> **Problem to work on**: Your job is to return each record exactly, minus any pictures.

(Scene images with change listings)

────────────────

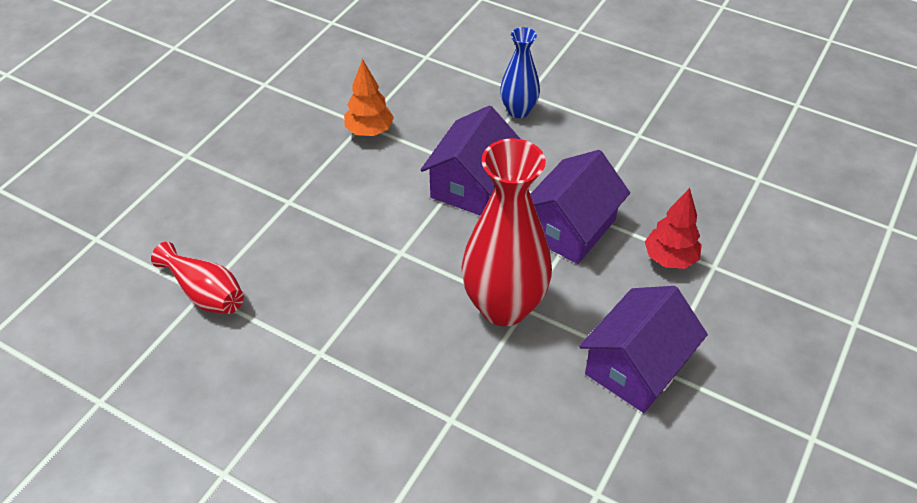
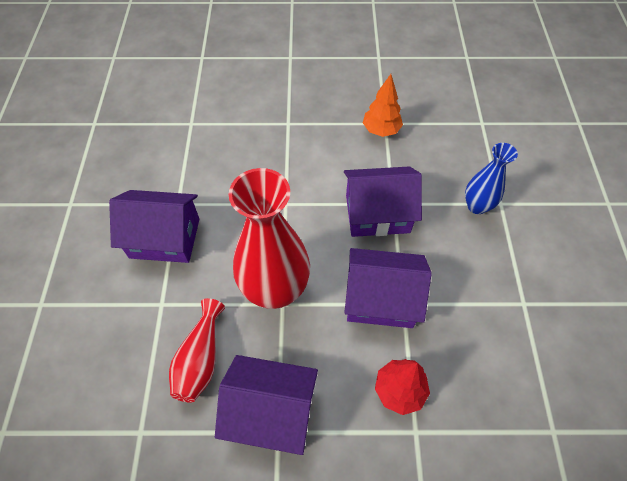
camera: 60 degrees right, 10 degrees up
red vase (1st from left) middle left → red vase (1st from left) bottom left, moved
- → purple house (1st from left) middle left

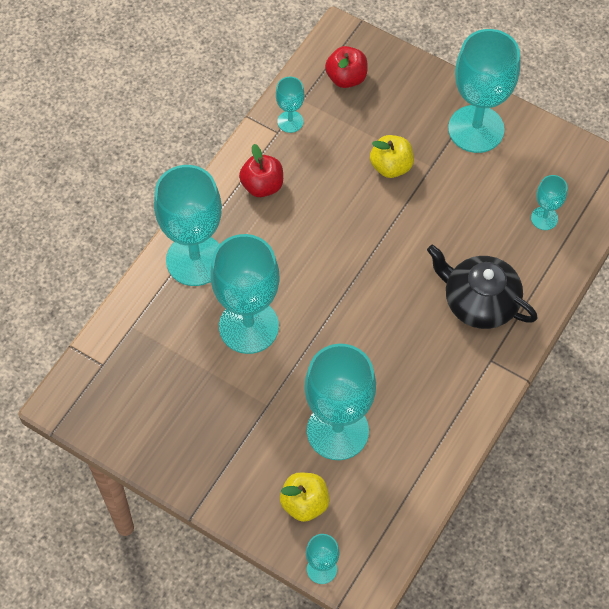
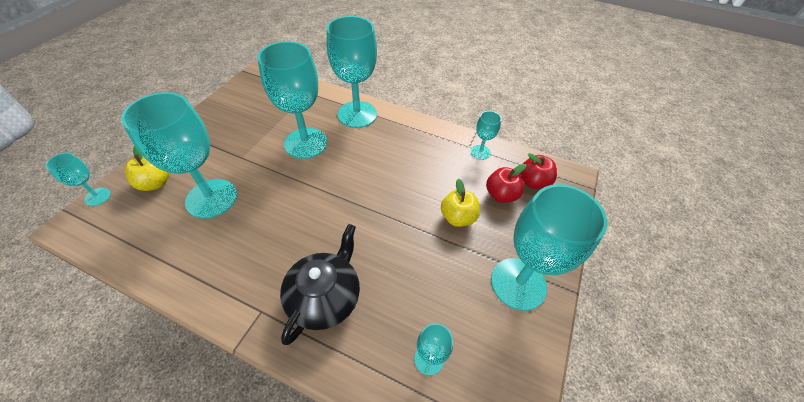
camera: 80 degrees right, 10 degrees down
red apple (1st from left) top centre → red apple (1st from left) centre, moved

────────────────

> **Response**:
camera: 60 degrees right, 10 degrees up
red vase (1st from left) middle left → red vase (1st from left) bottom left, moved
- → purple house (1st from left) middle left

camera: 80 degrees right, 10 degrees down
red apple (1st from left) top centre → red apple (1st from left) centre, moved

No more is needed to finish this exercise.